## Exercise prompt
Copy each of the following entries verbatim, line by line.

Entries from a pointing dataset:

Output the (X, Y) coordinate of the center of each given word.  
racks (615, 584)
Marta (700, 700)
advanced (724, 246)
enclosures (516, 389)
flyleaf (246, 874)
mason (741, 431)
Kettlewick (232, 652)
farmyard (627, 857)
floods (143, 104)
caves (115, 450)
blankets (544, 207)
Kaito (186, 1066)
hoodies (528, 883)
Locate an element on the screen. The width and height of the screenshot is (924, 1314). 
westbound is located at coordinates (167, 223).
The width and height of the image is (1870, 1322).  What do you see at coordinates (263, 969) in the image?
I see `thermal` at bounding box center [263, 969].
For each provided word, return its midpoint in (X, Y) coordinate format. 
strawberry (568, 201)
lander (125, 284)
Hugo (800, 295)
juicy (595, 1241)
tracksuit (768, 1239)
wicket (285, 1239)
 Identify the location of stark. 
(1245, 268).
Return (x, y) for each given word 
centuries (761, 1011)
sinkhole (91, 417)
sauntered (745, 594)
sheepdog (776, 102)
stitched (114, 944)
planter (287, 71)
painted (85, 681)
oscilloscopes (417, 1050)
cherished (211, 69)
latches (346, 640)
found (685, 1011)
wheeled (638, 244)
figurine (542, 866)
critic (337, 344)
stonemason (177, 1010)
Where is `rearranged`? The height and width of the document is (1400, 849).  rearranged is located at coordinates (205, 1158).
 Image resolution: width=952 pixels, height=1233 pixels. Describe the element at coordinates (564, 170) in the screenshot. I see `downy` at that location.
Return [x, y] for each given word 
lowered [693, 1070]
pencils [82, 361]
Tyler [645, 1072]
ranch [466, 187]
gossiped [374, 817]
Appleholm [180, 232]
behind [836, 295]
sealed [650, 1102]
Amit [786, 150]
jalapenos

## In response
Output the (X, Y) coordinate of the center of each given word.  
racks (615, 584)
Marta (700, 700)
advanced (724, 246)
enclosures (516, 389)
flyleaf (246, 874)
mason (741, 431)
Kettlewick (232, 652)
farmyard (627, 857)
floods (143, 104)
caves (115, 450)
blankets (544, 207)
Kaito (186, 1066)
hoodies (528, 883)
Locate an element on the screen. The width and height of the screenshot is (924, 1314). 
westbound is located at coordinates (167, 223).
The width and height of the image is (1870, 1322).  What do you see at coordinates (263, 969) in the image?
I see `thermal` at bounding box center [263, 969].
For each provided word, return its midpoint in (X, Y) coordinate format. 
strawberry (568, 201)
lander (125, 284)
Hugo (800, 295)
juicy (595, 1241)
tracksuit (768, 1239)
wicket (285, 1239)
 Identify the location of stark. 
(1245, 268).
Return (x, y) for each given word 
centuries (761, 1011)
sinkhole (91, 417)
sauntered (745, 594)
sheepdog (776, 102)
stitched (114, 944)
planter (287, 71)
painted (85, 681)
oscilloscopes (417, 1050)
cherished (211, 69)
latches (346, 640)
found (685, 1011)
wheeled (638, 244)
figurine (542, 866)
critic (337, 344)
stonemason (177, 1010)
Where is `rearranged`? The height and width of the document is (1400, 849).  rearranged is located at coordinates (205, 1158).
 Image resolution: width=952 pixels, height=1233 pixels. Describe the element at coordinates (564, 170) in the screenshot. I see `downy` at that location.
Return [x, y] for each given word 
lowered [693, 1070]
pencils [82, 361]
Tyler [645, 1072]
ranch [466, 187]
gossiped [374, 817]
Appleholm [180, 232]
behind [836, 295]
sealed [650, 1102]
Amit [786, 150]
jalapenos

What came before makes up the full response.